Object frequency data
..............................

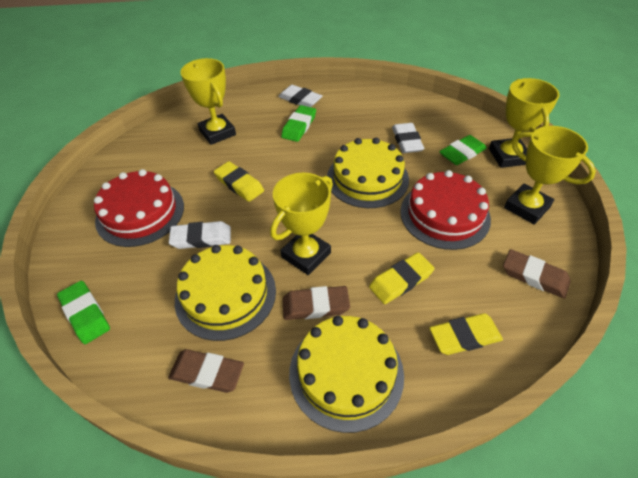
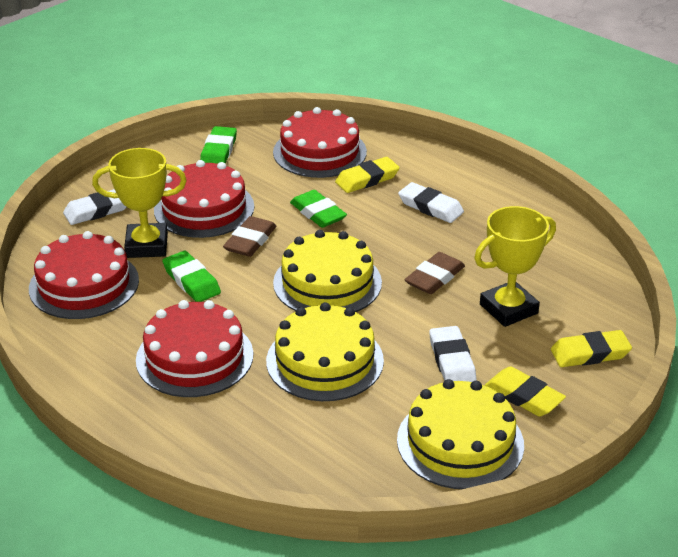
brown eraser: 3 -> 2
red cake: 2 -> 4
yellow trophy: 4 -> 2

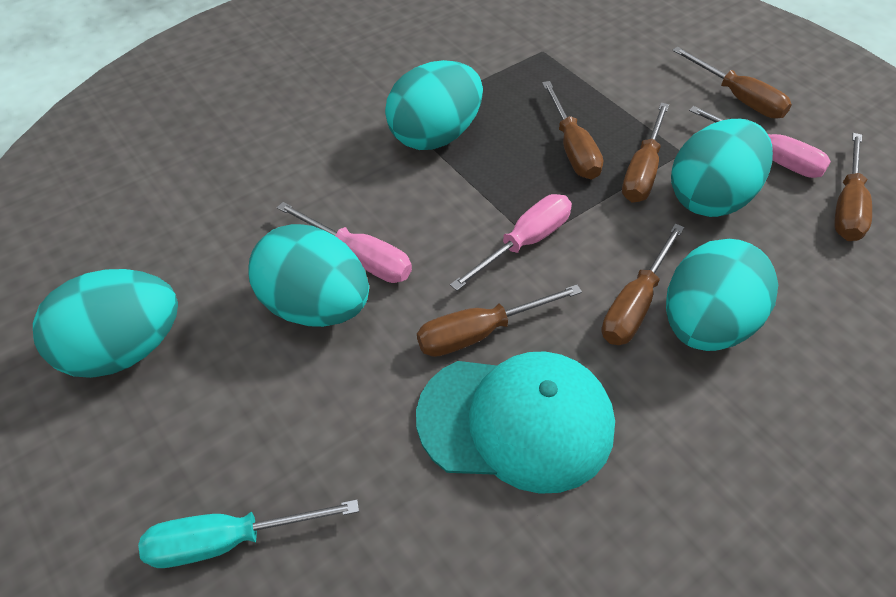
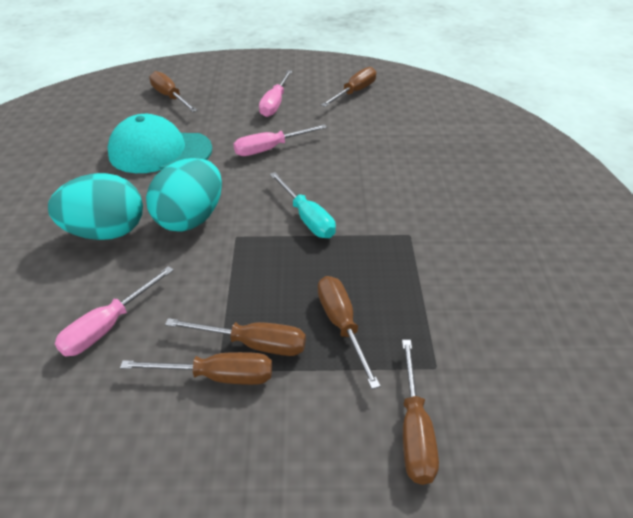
turquoise egg: 5 -> 2

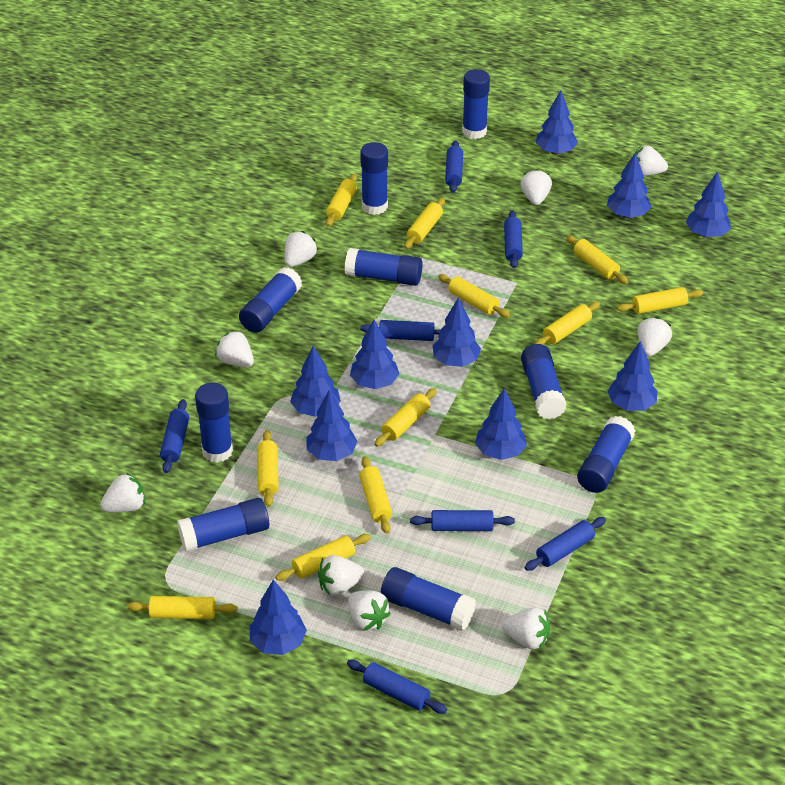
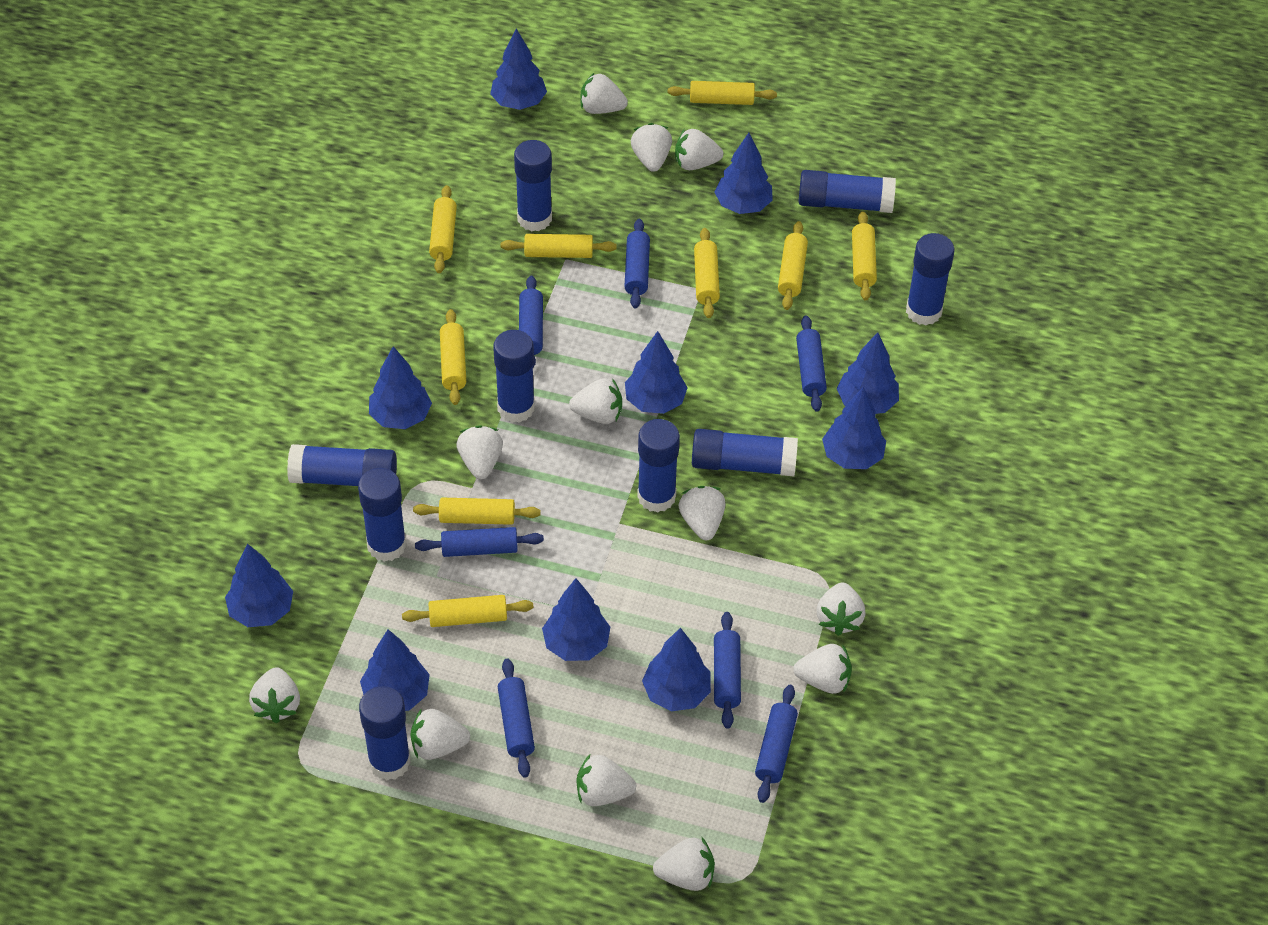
white strawberry: 9 -> 12
yellow rolling pin: 11 -> 9

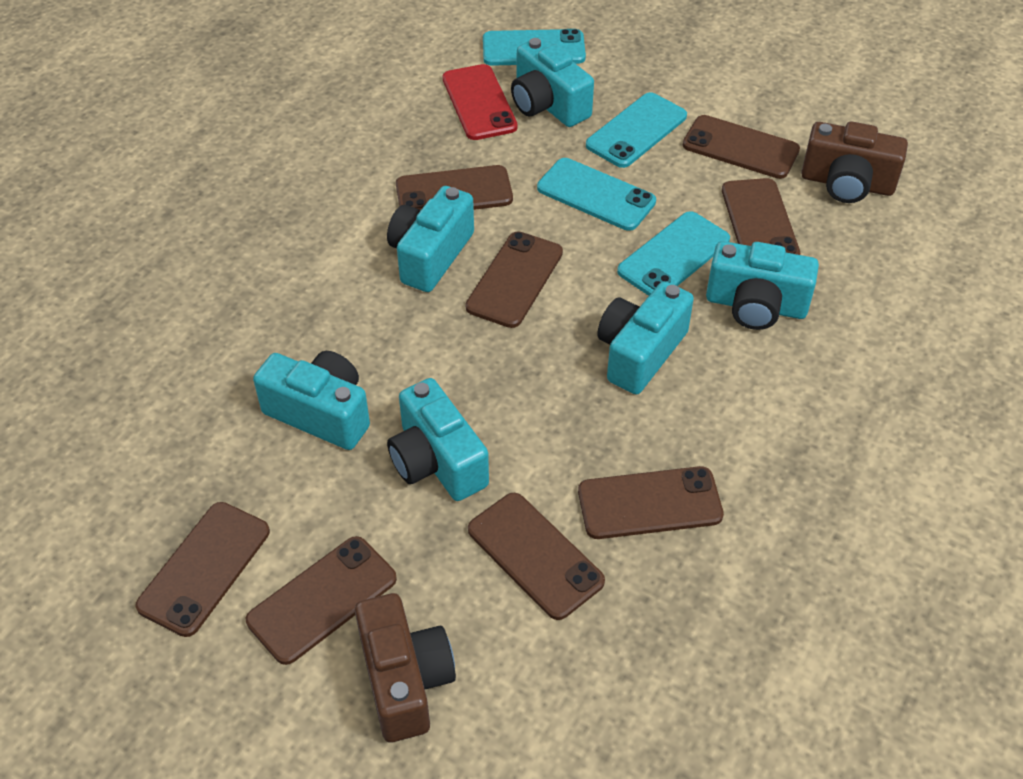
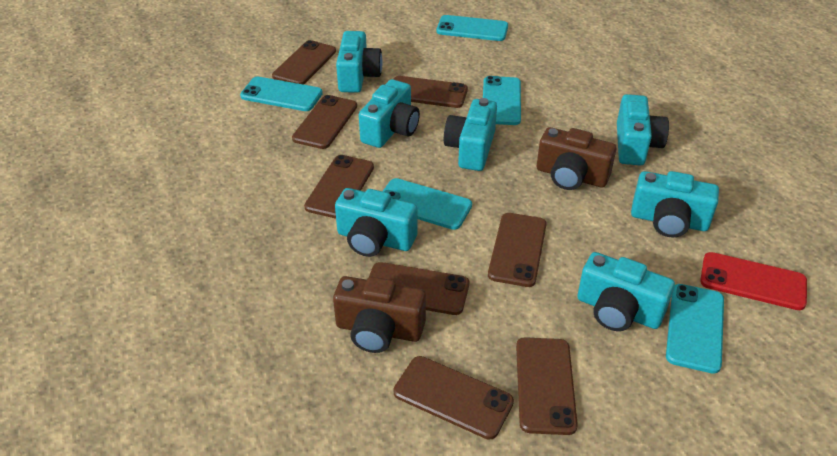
turquoise camera: 6 -> 7
turquoise phone: 4 -> 5

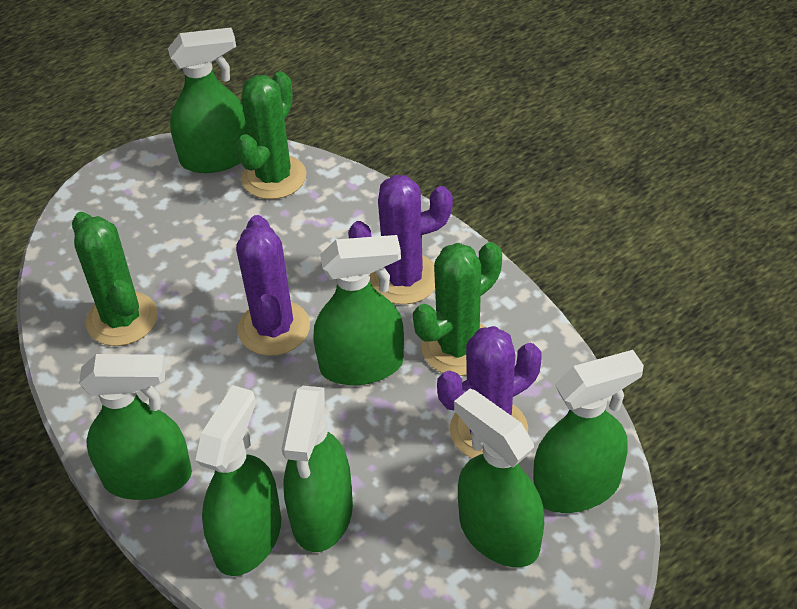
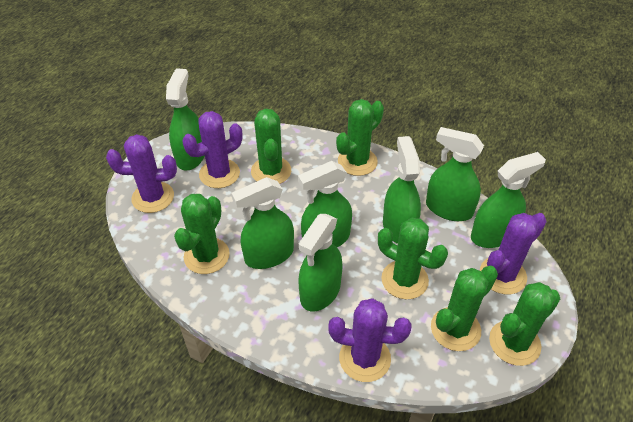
green cactus: 3 -> 6
purple cactus: 3 -> 4

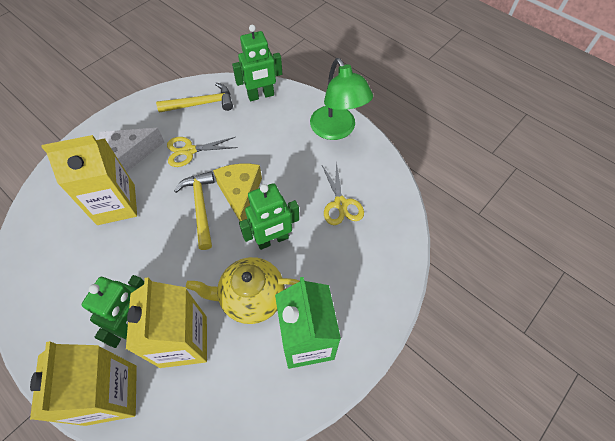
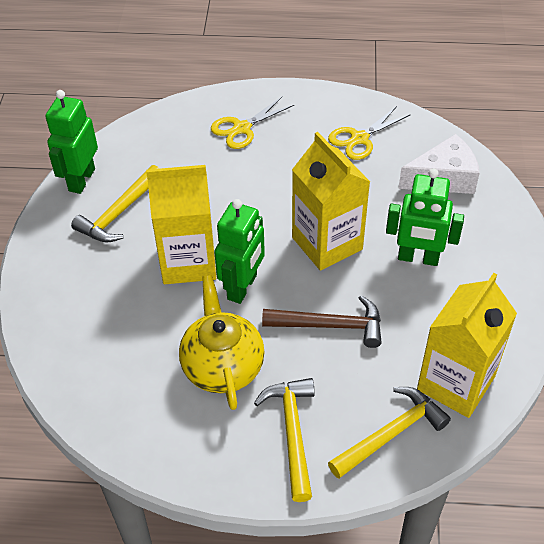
brown hammer: 0 -> 1
green carton: 1 -> 0
green lamp: 1 -> 0
yellow cheese: 1 -> 0
yellow hammer: 2 -> 3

..............................

Request — Set the records down again exactly, and omit any picture in them.

Response below —
brown eraser: 3 -> 2
red cake: 2 -> 4
yellow trophy: 4 -> 2

turquoise egg: 5 -> 2

white strawberry: 9 -> 12
yellow rolling pin: 11 -> 9

turquoise camera: 6 -> 7
turquoise phone: 4 -> 5

green cactus: 3 -> 6
purple cactus: 3 -> 4

brown hammer: 0 -> 1
green carton: 1 -> 0
green lamp: 1 -> 0
yellow cheese: 1 -> 0
yellow hammer: 2 -> 3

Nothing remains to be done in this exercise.